* [TASK DIRECTIONS]: Repeat the records below exactly as they appear, leaving out any pictures.

* [DATA SUPPLIED]:
● ● ● ● ●

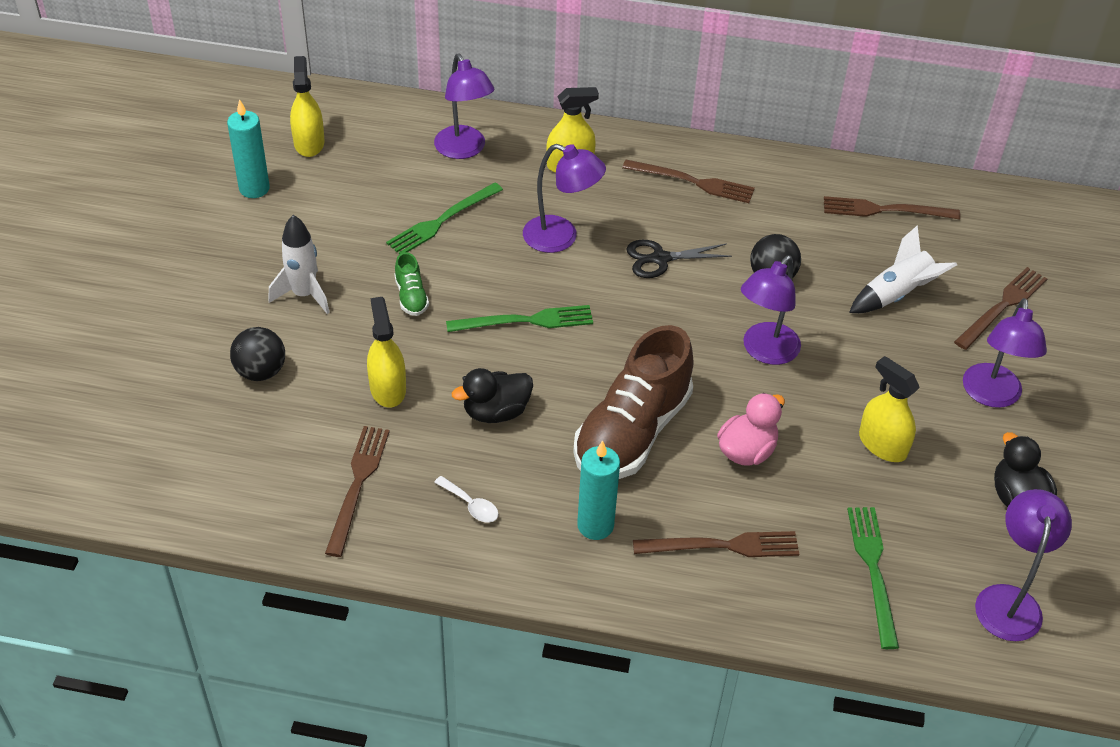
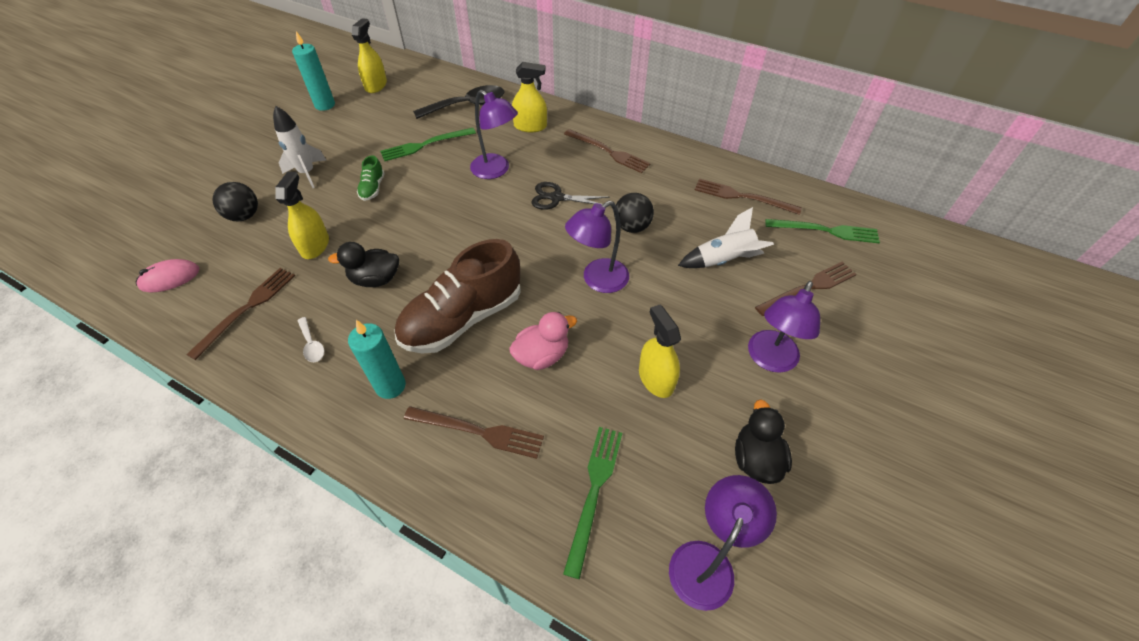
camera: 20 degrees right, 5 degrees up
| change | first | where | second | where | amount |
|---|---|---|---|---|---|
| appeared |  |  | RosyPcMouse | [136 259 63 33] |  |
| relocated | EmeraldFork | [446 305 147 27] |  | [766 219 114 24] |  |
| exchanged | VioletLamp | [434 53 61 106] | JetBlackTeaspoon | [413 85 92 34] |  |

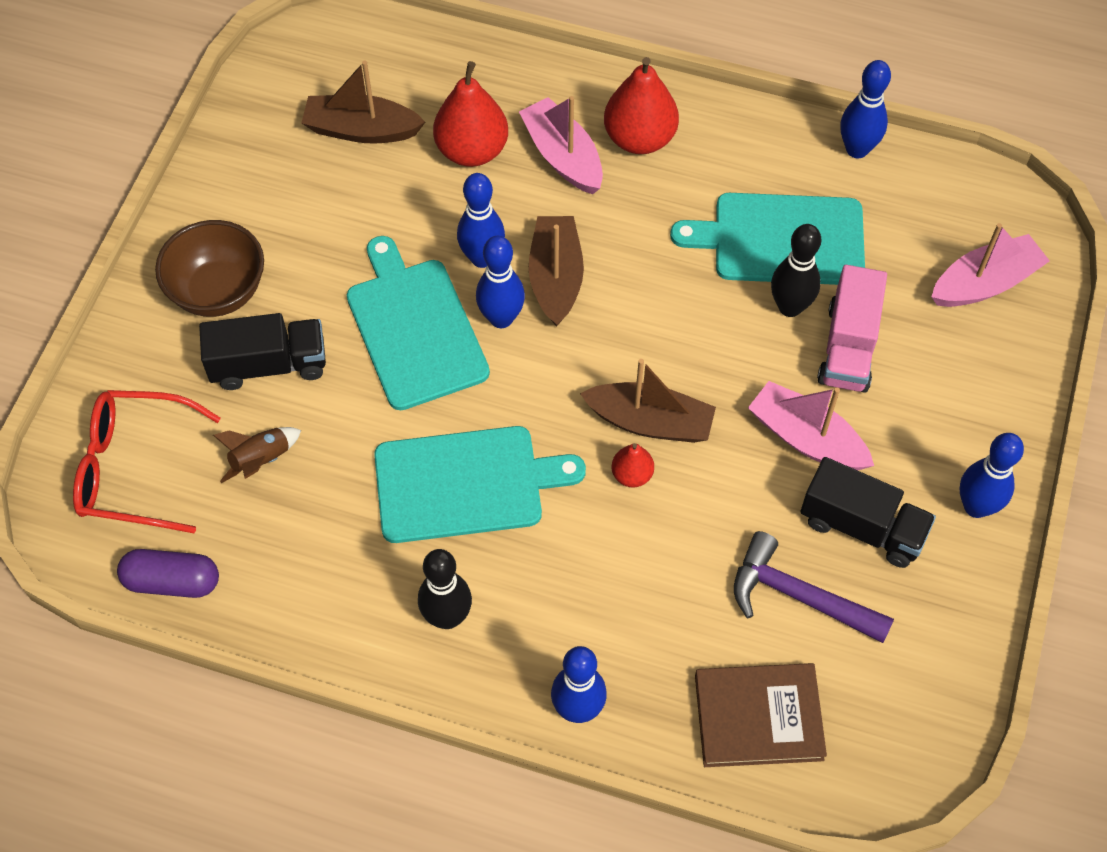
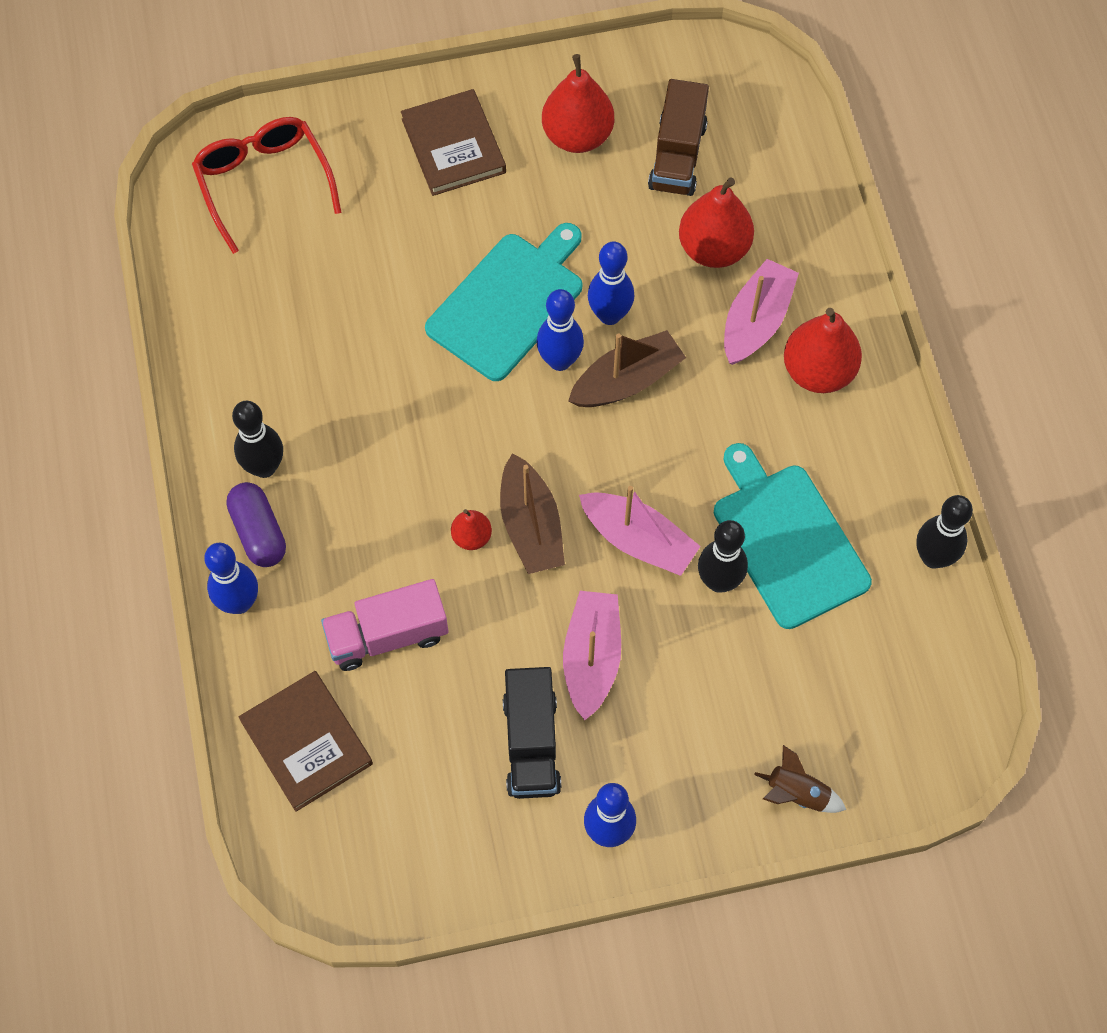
camera: 60 degrees right, 5 degrees up
| change | first | where | second | where | amount |
|---|---|---|---|---|---|
| missing | JetBlackTruck | [199 313 127 77] |  |  |  |
| missing | TealBreadBoard | [374 426 212 117] |  |  |  |
| missing | VioletCarpenter'sHammer | [734 531 160 112] |  |  |  |
| appeared |  |  | ScarletPearFruit | [542 54 72 99] |  |
| relocated | VioletPill | [117 549 102 49] |  | [226 482 60 85] |  |
| relocated | DarkBrownRocket | [213 427 88 56] |  | [754 745 92 68] |  |
| relocated | RosyTruck | [817 265 70 128] |  | [321 579 127 92] |  |
| relocated | RosySailboat | [931 223 119 84] |  | [579 486 121 90] |  |
| exchanged | DarkBrownServingBowl | [155 220 109 97] | DarkBrownHardback | [401 89 105 107] |  |
| exchanged | DarkBrownSailboat | [302 60 123 84] | DarkBrownTruck | [648 79 61 117] |  |
| colour | RoyalBlueTenpin | [840 60 51 98] | JetBlackTenpin | [916 495 57 73] |  |

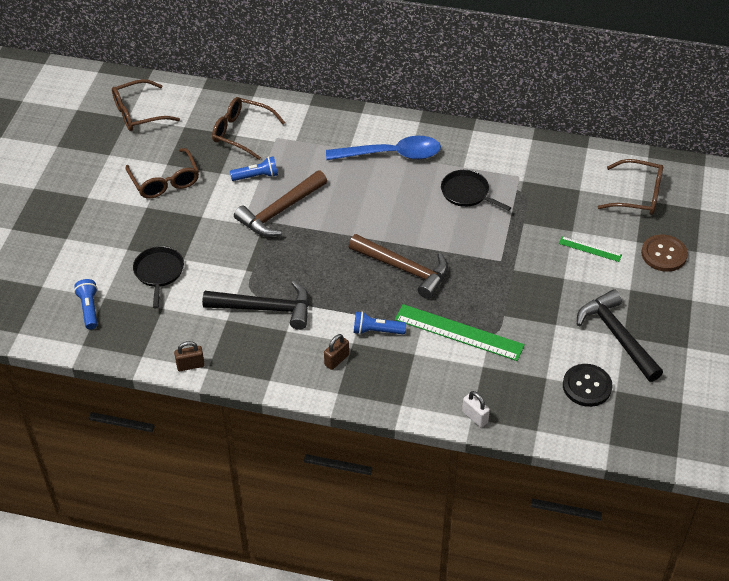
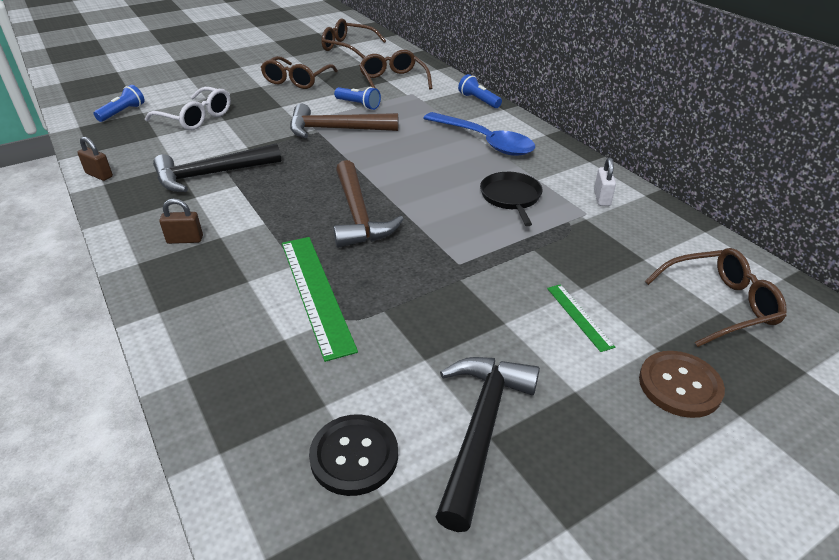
camera: 45 degrees right, 10 degrees down
| change | first | where | second | where | amount |
|---|---|---|---|---|---|
| relocated | RoyalBlueFlashlight | [354 311 52 24] |  | [458 74 44 34] |  |
| relocated | PureWhitePadlock | [462 391 28 36] |  | [594 157 22 49] |  |
| exchanged | JetBlackSkillet | [133 246 51 62] | PureWhiteEyeglasses | [145 87 86 43] |  |
| spun | JetBlackCarpenter'sHammer | [202 281 107 49] |  | [153 143 128 49] | 105 degrees clockwise |
| spun | DarkBrownEyeglasses | [598 159 65 56] |  | [645 248 141 99] | 75 degrees counterclockwise |

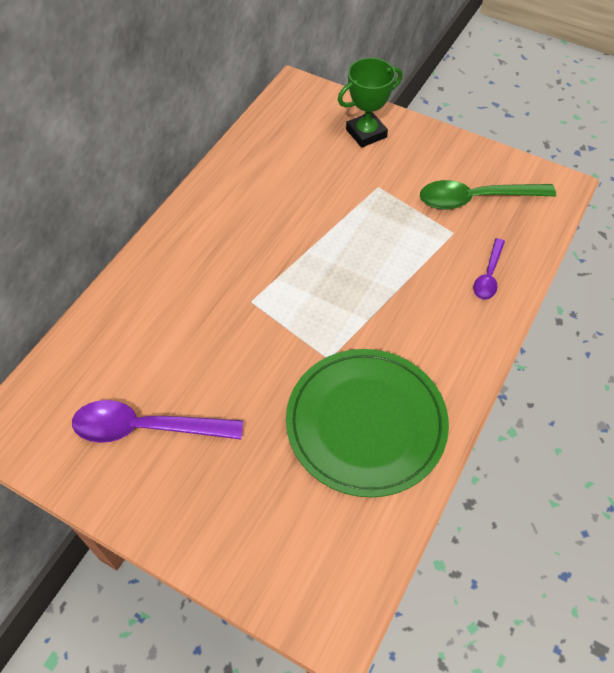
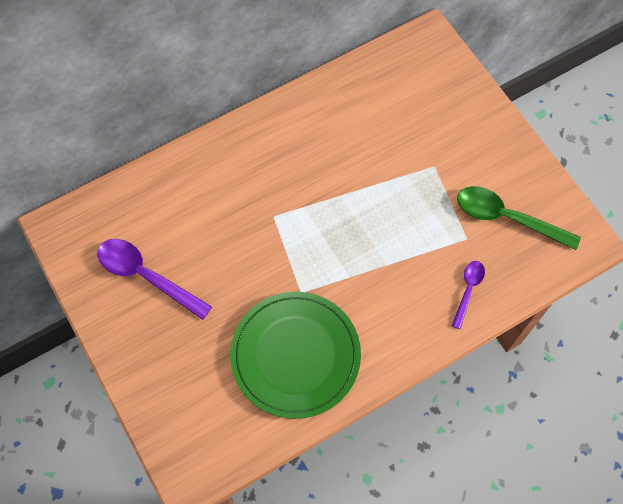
camera: 30 degrees right, 10 degrees up
| change | first | where | second | where | amount |
|---|---|---|---|---|---|
| missing | EmeraldPrizeCup | [338 58 65 90] |  |  |  |
| spun | VioletTeaspoon | [473 238 32 62] |  | [452 261 33 68] | 150 degrees clockwise |

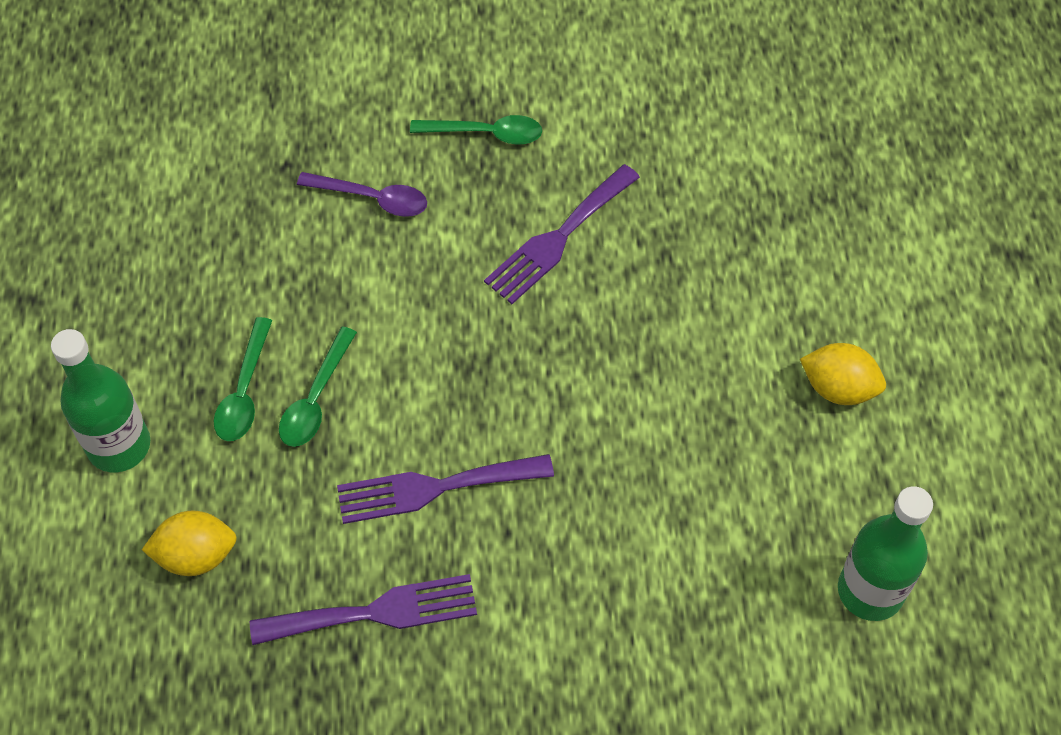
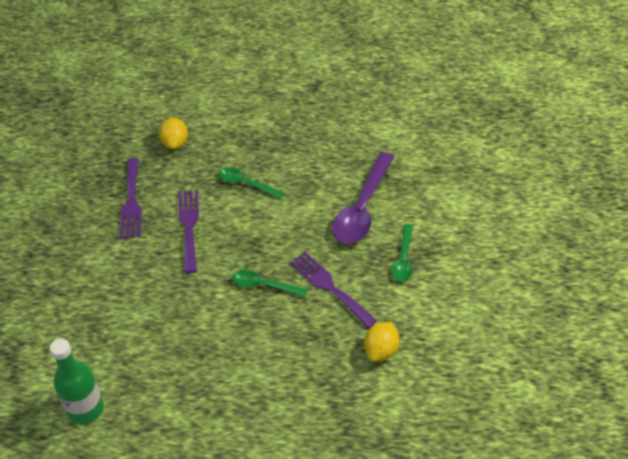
camera: 95 degrees right, 10 degrees down
| change | first | where | second | where | amount |
|---|---|---|---|---|---|
| missing | EmeraldDrinkBottle | [51 329 99 143] |  |  |  |
| relocated | EmeraldTeaspoon | [214 317 58 124] |  | [232 270 76 27] |  |
| relocated | YellowLemon | [800 343 86 62] |  | [364 322 35 40] |  |
| size | VioletTeaspoon | [297 172 130 45] |  | [332 152 62 92] | x1.84 |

● ● ● ● ●

* [SOLUTION TO THIS TASK]:
camera: 20 degrees right, 5 degrees up
| change | first | where | second | where | amount |
|---|---|---|---|---|---|
| appeared |  |  | RosyPcMouse | [136 259 63 33] |  |
| relocated | EmeraldFork | [446 305 147 27] |  | [766 219 114 24] |  |
| exchanged | VioletLamp | [434 53 61 106] | JetBlackTeaspoon | [413 85 92 34] |  |

camera: 60 degrees right, 5 degrees up
| change | first | where | second | where | amount |
|---|---|---|---|---|---|
| missing | JetBlackTruck | [199 313 127 77] |  |  |  |
| missing | TealBreadBoard | [374 426 212 117] |  |  |  |
| missing | VioletCarpenter'sHammer | [734 531 160 112] |  |  |  |
| appeared |  |  | ScarletPearFruit | [542 54 72 99] |  |
| relocated | VioletPill | [117 549 102 49] |  | [226 482 60 85] |  |
| relocated | DarkBrownRocket | [213 427 88 56] |  | [754 745 92 68] |  |
| relocated | RosyTruck | [817 265 70 128] |  | [321 579 127 92] |  |
| relocated | RosySailboat | [931 223 119 84] |  | [579 486 121 90] |  |
| exchanged | DarkBrownServingBowl | [155 220 109 97] | DarkBrownHardback | [401 89 105 107] |  |
| exchanged | DarkBrownSailboat | [302 60 123 84] | DarkBrownTruck | [648 79 61 117] |  |
| colour | RoyalBlueTenpin | [840 60 51 98] | JetBlackTenpin | [916 495 57 73] |  |

camera: 45 degrees right, 10 degrees down
| change | first | where | second | where | amount |
|---|---|---|---|---|---|
| relocated | RoyalBlueFlashlight | [354 311 52 24] |  | [458 74 44 34] |  |
| relocated | PureWhitePadlock | [462 391 28 36] |  | [594 157 22 49] |  |
| exchanged | JetBlackSkillet | [133 246 51 62] | PureWhiteEyeglasses | [145 87 86 43] |  |
| spun | JetBlackCarpenter'sHammer | [202 281 107 49] |  | [153 143 128 49] | 105 degrees clockwise |
| spun | DarkBrownEyeglasses | [598 159 65 56] |  | [645 248 141 99] | 75 degrees counterclockwise |

camera: 30 degrees right, 10 degrees up
| change | first | where | second | where | amount |
|---|---|---|---|---|---|
| missing | EmeraldPrizeCup | [338 58 65 90] |  |  |  |
| spun | VioletTeaspoon | [473 238 32 62] |  | [452 261 33 68] | 150 degrees clockwise |

camera: 95 degrees right, 10 degrees down
| change | first | where | second | where | amount |
|---|---|---|---|---|---|
| missing | EmeraldDrinkBottle | [51 329 99 143] |  |  |  |
| relocated | EmeraldTeaspoon | [214 317 58 124] |  | [232 270 76 27] |  |
| relocated | YellowLemon | [800 343 86 62] |  | [364 322 35 40] |  |
| size | VioletTeaspoon | [297 172 130 45] |  | [332 152 62 92] | x1.84 |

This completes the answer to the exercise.